- _TRY IT_: The records below must be copied in full, exactly as they read.

========================================

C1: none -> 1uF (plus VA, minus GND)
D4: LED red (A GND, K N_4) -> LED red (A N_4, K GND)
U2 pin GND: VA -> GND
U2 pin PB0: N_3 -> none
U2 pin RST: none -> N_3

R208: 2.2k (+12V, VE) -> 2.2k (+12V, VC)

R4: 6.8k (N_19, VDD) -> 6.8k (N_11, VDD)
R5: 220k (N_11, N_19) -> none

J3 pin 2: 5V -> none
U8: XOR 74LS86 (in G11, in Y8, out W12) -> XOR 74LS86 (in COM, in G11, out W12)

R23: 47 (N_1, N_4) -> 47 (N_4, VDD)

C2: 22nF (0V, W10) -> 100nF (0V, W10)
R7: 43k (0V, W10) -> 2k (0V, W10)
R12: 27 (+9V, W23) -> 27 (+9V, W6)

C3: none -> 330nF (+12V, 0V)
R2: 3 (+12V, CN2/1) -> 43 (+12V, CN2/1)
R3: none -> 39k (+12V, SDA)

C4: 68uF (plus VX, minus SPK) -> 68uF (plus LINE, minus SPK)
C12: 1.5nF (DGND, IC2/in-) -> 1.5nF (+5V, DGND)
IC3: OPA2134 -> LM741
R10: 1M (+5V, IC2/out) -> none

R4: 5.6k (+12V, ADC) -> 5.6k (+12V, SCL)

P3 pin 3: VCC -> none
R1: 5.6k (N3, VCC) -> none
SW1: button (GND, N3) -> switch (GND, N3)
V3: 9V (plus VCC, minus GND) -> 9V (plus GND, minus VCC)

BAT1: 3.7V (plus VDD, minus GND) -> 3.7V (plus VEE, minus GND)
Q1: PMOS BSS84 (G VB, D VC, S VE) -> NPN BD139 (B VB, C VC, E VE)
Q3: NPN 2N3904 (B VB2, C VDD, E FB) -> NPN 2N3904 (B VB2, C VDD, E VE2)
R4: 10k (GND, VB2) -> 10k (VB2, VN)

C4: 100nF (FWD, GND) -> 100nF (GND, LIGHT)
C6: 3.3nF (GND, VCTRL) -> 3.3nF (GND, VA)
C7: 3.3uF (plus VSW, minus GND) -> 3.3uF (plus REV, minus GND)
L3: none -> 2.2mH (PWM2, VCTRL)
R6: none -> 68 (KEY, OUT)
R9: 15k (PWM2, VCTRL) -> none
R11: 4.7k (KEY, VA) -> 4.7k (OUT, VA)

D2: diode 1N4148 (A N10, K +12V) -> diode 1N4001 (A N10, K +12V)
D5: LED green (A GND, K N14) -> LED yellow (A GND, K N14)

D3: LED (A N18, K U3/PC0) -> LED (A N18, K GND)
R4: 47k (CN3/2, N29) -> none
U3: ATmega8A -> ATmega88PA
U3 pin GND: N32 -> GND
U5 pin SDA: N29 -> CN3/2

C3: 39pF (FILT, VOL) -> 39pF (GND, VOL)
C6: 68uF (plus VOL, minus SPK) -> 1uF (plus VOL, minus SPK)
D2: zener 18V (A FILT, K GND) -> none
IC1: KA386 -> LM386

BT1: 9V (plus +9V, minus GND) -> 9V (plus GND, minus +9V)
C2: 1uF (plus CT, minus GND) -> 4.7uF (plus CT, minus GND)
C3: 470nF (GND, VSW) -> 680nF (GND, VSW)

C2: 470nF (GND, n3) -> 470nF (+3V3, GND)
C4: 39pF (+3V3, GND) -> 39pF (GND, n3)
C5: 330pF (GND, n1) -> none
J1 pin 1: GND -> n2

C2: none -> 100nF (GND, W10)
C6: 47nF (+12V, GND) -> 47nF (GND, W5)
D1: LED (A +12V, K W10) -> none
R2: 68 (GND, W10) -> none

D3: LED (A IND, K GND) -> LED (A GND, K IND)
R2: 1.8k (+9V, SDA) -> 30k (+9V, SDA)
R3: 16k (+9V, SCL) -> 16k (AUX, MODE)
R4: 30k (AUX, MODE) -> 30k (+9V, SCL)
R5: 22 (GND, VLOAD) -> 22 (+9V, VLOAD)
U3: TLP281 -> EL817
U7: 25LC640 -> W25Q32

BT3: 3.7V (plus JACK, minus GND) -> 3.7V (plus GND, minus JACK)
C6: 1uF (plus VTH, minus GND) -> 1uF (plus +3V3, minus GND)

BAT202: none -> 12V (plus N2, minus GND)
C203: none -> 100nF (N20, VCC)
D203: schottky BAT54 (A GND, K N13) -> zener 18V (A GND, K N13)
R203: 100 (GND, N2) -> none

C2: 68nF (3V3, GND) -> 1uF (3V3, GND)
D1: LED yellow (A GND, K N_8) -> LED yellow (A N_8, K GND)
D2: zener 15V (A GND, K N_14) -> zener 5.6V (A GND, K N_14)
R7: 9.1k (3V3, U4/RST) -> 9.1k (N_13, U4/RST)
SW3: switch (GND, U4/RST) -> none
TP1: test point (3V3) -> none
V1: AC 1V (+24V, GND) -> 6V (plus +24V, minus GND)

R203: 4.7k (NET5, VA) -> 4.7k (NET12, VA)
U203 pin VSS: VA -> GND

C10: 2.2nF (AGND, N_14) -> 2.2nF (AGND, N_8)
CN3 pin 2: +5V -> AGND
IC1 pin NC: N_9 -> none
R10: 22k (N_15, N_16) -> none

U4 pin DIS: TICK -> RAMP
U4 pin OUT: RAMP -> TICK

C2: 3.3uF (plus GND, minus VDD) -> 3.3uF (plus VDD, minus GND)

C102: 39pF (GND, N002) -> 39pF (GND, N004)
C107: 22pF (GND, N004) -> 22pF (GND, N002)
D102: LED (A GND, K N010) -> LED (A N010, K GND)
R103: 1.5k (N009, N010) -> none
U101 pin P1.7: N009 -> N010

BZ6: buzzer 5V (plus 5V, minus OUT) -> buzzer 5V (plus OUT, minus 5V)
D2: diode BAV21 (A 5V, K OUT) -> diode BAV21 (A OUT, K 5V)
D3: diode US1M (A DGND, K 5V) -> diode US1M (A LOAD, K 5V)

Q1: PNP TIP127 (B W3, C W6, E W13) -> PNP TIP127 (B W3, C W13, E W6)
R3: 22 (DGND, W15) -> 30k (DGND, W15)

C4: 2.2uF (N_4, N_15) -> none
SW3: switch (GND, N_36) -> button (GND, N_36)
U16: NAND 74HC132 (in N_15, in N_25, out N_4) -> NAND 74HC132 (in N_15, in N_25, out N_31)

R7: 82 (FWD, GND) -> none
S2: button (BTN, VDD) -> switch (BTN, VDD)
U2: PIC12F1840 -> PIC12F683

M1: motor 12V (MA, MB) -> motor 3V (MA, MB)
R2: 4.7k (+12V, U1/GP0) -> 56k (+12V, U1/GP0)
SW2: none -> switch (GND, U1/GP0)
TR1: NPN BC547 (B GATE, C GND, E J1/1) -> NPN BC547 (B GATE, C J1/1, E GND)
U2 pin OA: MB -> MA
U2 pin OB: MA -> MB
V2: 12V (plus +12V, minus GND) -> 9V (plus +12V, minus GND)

========================================

- _SOLUTION TO THIS EXERCISE_:
C1: none -> 1uF (plus VA, minus GND)
D4: LED red (A GND, K N_4) -> LED red (A N_4, K GND)
U2 pin GND: VA -> GND
U2 pin PB0: N_3 -> none
U2 pin RST: none -> N_3

R208: 2.2k (+12V, VE) -> 2.2k (+12V, VC)

R4: 6.8k (N_19, VDD) -> 6.8k (N_11, VDD)
R5: 220k (N_11, N_19) -> none

J3 pin 2: 5V -> none
U8: XOR 74LS86 (in G11, in Y8, out W12) -> XOR 74LS86 (in COM, in G11, out W12)

R23: 47 (N_1, N_4) -> 47 (N_4, VDD)

C2: 22nF (0V, W10) -> 100nF (0V, W10)
R7: 43k (0V, W10) -> 2k (0V, W10)
R12: 27 (+9V, W23) -> 27 (+9V, W6)

C3: none -> 330nF (+12V, 0V)
R2: 3 (+12V, CN2/1) -> 43 (+12V, CN2/1)
R3: none -> 39k (+12V, SDA)

C4: 68uF (plus VX, minus SPK) -> 68uF (plus LINE, minus SPK)
C12: 1.5nF (DGND, IC2/in-) -> 1.5nF (+5V, DGND)
IC3: OPA2134 -> LM741
R10: 1M (+5V, IC2/out) -> none

R4: 5.6k (+12V, ADC) -> 5.6k (+12V, SCL)

P3 pin 3: VCC -> none
R1: 5.6k (N3, VCC) -> none
SW1: button (GND, N3) -> switch (GND, N3)
V3: 9V (plus VCC, minus GND) -> 9V (plus GND, minus VCC)

BAT1: 3.7V (plus VDD, minus GND) -> 3.7V (plus VEE, minus GND)
Q1: PMOS BSS84 (G VB, D VC, S VE) -> NPN BD139 (B VB, C VC, E VE)
Q3: NPN 2N3904 (B VB2, C VDD, E FB) -> NPN 2N3904 (B VB2, C VDD, E VE2)
R4: 10k (GND, VB2) -> 10k (VB2, VN)

C4: 100nF (FWD, GND) -> 100nF (GND, LIGHT)
C6: 3.3nF (GND, VCTRL) -> 3.3nF (GND, VA)
C7: 3.3uF (plus VSW, minus GND) -> 3.3uF (plus REV, minus GND)
L3: none -> 2.2mH (PWM2, VCTRL)
R6: none -> 68 (KEY, OUT)
R9: 15k (PWM2, VCTRL) -> none
R11: 4.7k (KEY, VA) -> 4.7k (OUT, VA)

D2: diode 1N4148 (A N10, K +12V) -> diode 1N4001 (A N10, K +12V)
D5: LED green (A GND, K N14) -> LED yellow (A GND, K N14)

D3: LED (A N18, K U3/PC0) -> LED (A N18, K GND)
R4: 47k (CN3/2, N29) -> none
U3: ATmega8A -> ATmega88PA
U3 pin GND: N32 -> GND
U5 pin SDA: N29 -> CN3/2

C3: 39pF (FILT, VOL) -> 39pF (GND, VOL)
C6: 68uF (plus VOL, minus SPK) -> 1uF (plus VOL, minus SPK)
D2: zener 18V (A FILT, K GND) -> none
IC1: KA386 -> LM386

BT1: 9V (plus +9V, minus GND) -> 9V (plus GND, minus +9V)
C2: 1uF (plus CT, minus GND) -> 4.7uF (plus CT, minus GND)
C3: 470nF (GND, VSW) -> 680nF (GND, VSW)

C2: 470nF (GND, n3) -> 470nF (+3V3, GND)
C4: 39pF (+3V3, GND) -> 39pF (GND, n3)
C5: 330pF (GND, n1) -> none
J1 pin 1: GND -> n2

C2: none -> 100nF (GND, W10)
C6: 47nF (+12V, GND) -> 47nF (GND, W5)
D1: LED (A +12V, K W10) -> none
R2: 68 (GND, W10) -> none

D3: LED (A IND, K GND) -> LED (A GND, K IND)
R2: 1.8k (+9V, SDA) -> 30k (+9V, SDA)
R3: 16k (+9V, SCL) -> 16k (AUX, MODE)
R4: 30k (AUX, MODE) -> 30k (+9V, SCL)
R5: 22 (GND, VLOAD) -> 22 (+9V, VLOAD)
U3: TLP281 -> EL817
U7: 25LC640 -> W25Q32

BT3: 3.7V (plus JACK, minus GND) -> 3.7V (plus GND, minus JACK)
C6: 1uF (plus VTH, minus GND) -> 1uF (plus +3V3, minus GND)

BAT202: none -> 12V (plus N2, minus GND)
C203: none -> 100nF (N20, VCC)
D203: schottky BAT54 (A GND, K N13) -> zener 18V (A GND, K N13)
R203: 100 (GND, N2) -> none

C2: 68nF (3V3, GND) -> 1uF (3V3, GND)
D1: LED yellow (A GND, K N_8) -> LED yellow (A N_8, K GND)
D2: zener 15V (A GND, K N_14) -> zener 5.6V (A GND, K N_14)
R7: 9.1k (3V3, U4/RST) -> 9.1k (N_13, U4/RST)
SW3: switch (GND, U4/RST) -> none
TP1: test point (3V3) -> none
V1: AC 1V (+24V, GND) -> 6V (plus +24V, minus GND)

R203: 4.7k (NET5, VA) -> 4.7k (NET12, VA)
U203 pin VSS: VA -> GND

C10: 2.2nF (AGND, N_14) -> 2.2nF (AGND, N_8)
CN3 pin 2: +5V -> AGND
IC1 pin NC: N_9 -> none
R10: 22k (N_15, N_16) -> none

U4 pin DIS: TICK -> RAMP
U4 pin OUT: RAMP -> TICK

C2: 3.3uF (plus GND, minus VDD) -> 3.3uF (plus VDD, minus GND)

C102: 39pF (GND, N002) -> 39pF (GND, N004)
C107: 22pF (GND, N004) -> 22pF (GND, N002)
D102: LED (A GND, K N010) -> LED (A N010, K GND)
R103: 1.5k (N009, N010) -> none
U101 pin P1.7: N009 -> N010

BZ6: buzzer 5V (plus 5V, minus OUT) -> buzzer 5V (plus OUT, minus 5V)
D2: diode BAV21 (A 5V, K OUT) -> diode BAV21 (A OUT, K 5V)
D3: diode US1M (A DGND, K 5V) -> diode US1M (A LOAD, K 5V)

Q1: PNP TIP127 (B W3, C W6, E W13) -> PNP TIP127 (B W3, C W13, E W6)
R3: 22 (DGND, W15) -> 30k (DGND, W15)

C4: 2.2uF (N_4, N_15) -> none
SW3: switch (GND, N_36) -> button (GND, N_36)
U16: NAND 74HC132 (in N_15, in N_25, out N_4) -> NAND 74HC132 (in N_15, in N_25, out N_31)

R7: 82 (FWD, GND) -> none
S2: button (BTN, VDD) -> switch (BTN, VDD)
U2: PIC12F1840 -> PIC12F683

M1: motor 12V (MA, MB) -> motor 3V (MA, MB)
R2: 4.7k (+12V, U1/GP0) -> 56k (+12V, U1/GP0)
SW2: none -> switch (GND, U1/GP0)
TR1: NPN BC547 (B GATE, C GND, E J1/1) -> NPN BC547 (B GATE, C J1/1, E GND)
U2 pin OA: MB -> MA
U2 pin OB: MA -> MB
V2: 12V (plus +12V, minus GND) -> 9V (plus +12V, minus GND)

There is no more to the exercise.